Content starts

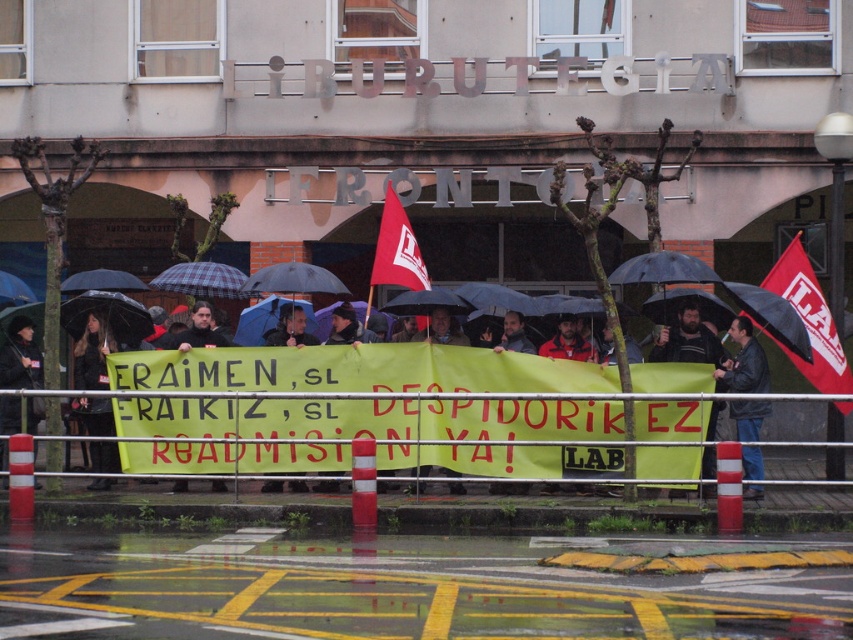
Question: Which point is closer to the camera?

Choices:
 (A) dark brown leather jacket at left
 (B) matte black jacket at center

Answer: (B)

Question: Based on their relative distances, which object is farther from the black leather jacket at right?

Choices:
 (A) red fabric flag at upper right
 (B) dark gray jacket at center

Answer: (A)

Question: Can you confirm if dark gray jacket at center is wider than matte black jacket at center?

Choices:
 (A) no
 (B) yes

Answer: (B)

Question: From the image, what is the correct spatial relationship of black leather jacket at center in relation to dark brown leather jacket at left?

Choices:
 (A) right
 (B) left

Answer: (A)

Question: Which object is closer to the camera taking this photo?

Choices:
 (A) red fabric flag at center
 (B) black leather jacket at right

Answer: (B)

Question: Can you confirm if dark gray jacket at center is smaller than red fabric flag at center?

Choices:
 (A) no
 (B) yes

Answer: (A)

Content ends

* **Task to carry out**
Reproduce all of the records above verbatim, omitting the pictures.

* **Answer box**
Question: Which point is closer to the camera?

Choices:
 (A) dark brown leather jacket at left
 (B) matte black jacket at center

Answer: (B)

Question: Based on their relative distances, which object is farther from the black leather jacket at right?

Choices:
 (A) red fabric flag at upper right
 (B) dark gray jacket at center

Answer: (A)

Question: Can you confirm if dark gray jacket at center is wider than matte black jacket at center?

Choices:
 (A) no
 (B) yes

Answer: (B)

Question: From the image, what is the correct spatial relationship of black leather jacket at center in relation to dark brown leather jacket at left?

Choices:
 (A) right
 (B) left

Answer: (A)

Question: Which object is closer to the camera taking this photo?

Choices:
 (A) red fabric flag at center
 (B) black leather jacket at right

Answer: (B)

Question: Can you confirm if dark gray jacket at center is smaller than red fabric flag at center?

Choices:
 (A) no
 (B) yes

Answer: (A)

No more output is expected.